* [Task prompt] Write out the lines below word for word, leaving out the picture.

═══ Dataset records

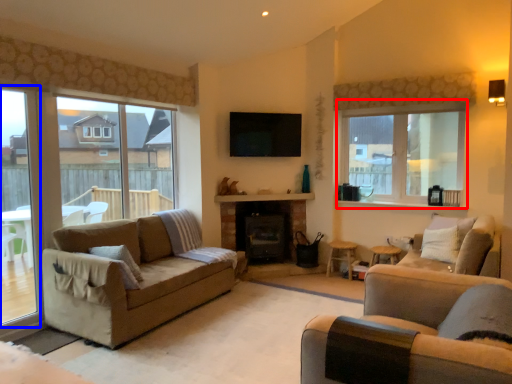
Question: Which point is closer to the camera, window (highlighted by a red box) or window frame (highlighted by a blue box)?

Choices:
 (A) window
 (B) window frame

Answer: (B)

══════

* [Exercise response]
Question: Which point is closer to the camera, window (highlighted by a red box) or window frame (highlighted by a blue box)?

Choices:
 (A) window
 (B) window frame

Answer: (B)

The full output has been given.